Every line in the listing below from the one with "brown pan: [376,341,478,414]" through the one with "yellow lemon: [354,254,401,303]" is to be reproduced exactly, both ends included; leave out the rest.

**Records for this exercise:**
──────
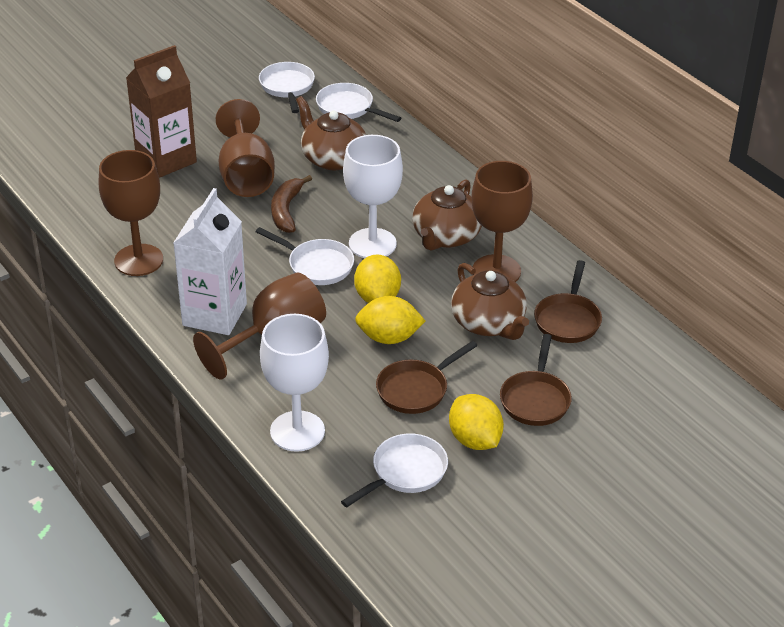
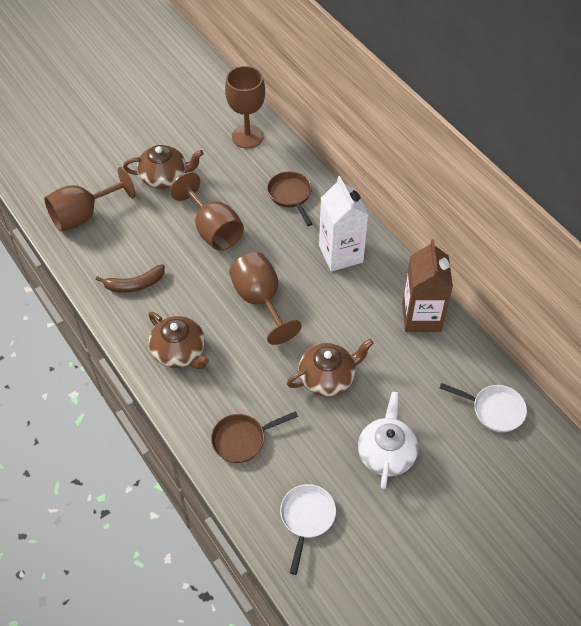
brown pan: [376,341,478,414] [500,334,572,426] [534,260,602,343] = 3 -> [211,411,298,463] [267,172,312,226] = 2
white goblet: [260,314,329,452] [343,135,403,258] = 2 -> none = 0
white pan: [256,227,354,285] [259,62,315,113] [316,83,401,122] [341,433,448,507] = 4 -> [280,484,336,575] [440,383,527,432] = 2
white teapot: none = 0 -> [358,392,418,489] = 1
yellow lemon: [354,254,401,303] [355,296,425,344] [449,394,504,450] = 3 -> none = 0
──────
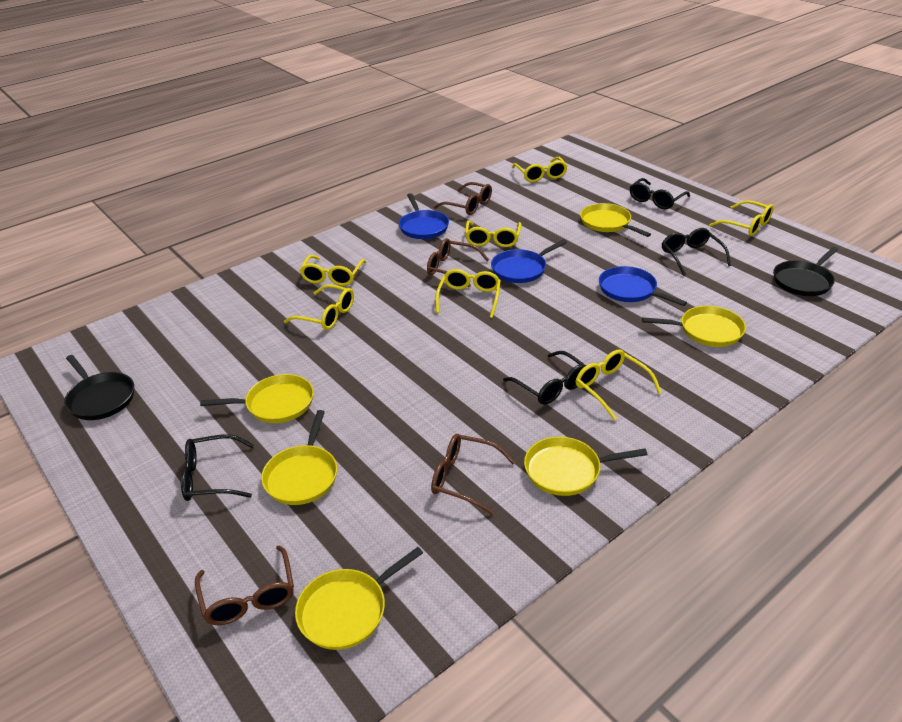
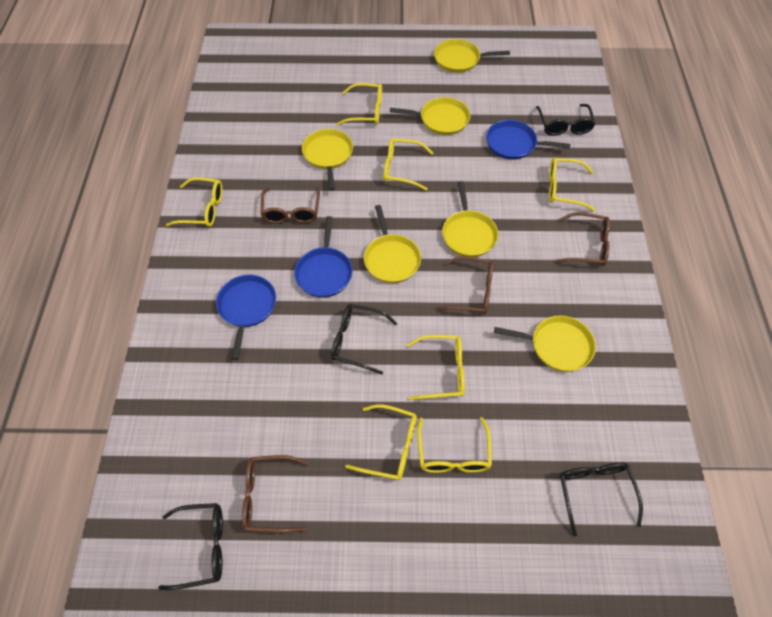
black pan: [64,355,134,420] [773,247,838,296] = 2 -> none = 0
──────
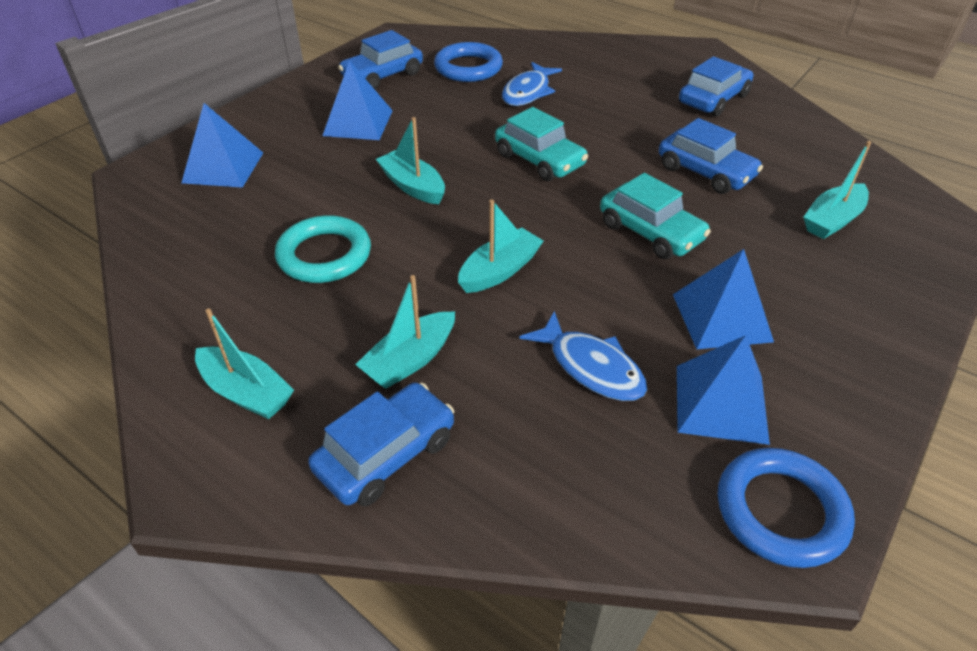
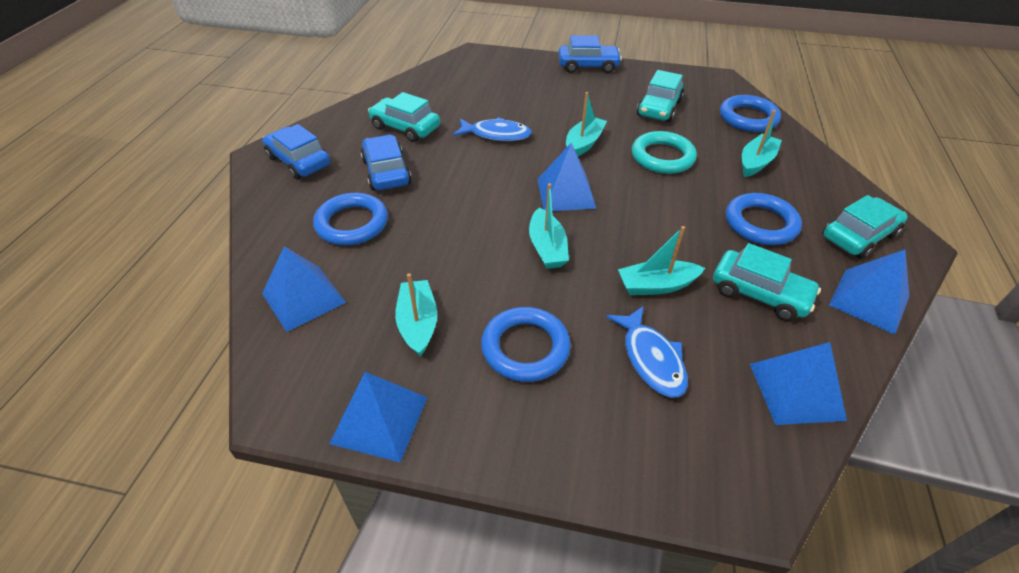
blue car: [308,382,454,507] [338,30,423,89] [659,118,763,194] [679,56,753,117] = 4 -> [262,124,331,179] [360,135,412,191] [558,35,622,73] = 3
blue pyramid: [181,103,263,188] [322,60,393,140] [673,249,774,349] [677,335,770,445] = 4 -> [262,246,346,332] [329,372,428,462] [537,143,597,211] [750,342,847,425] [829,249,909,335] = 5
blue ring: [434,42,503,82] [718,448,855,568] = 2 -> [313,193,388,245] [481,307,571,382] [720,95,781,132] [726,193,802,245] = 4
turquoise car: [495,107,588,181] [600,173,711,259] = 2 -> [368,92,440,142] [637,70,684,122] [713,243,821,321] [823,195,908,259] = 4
──────
**Solution:**
brown pan: [376,341,478,414] [500,334,572,426] [534,260,602,343] = 3 -> [211,411,298,463] [267,172,312,226] = 2
white goblet: [260,314,329,452] [343,135,403,258] = 2 -> none = 0
white pan: [256,227,354,285] [259,62,315,113] [316,83,401,122] [341,433,448,507] = 4 -> [280,484,336,575] [440,383,527,432] = 2
white teapot: none = 0 -> [358,392,418,489] = 1
yellow lemon: [354,254,401,303] [355,296,425,344] [449,394,504,450] = 3 -> none = 0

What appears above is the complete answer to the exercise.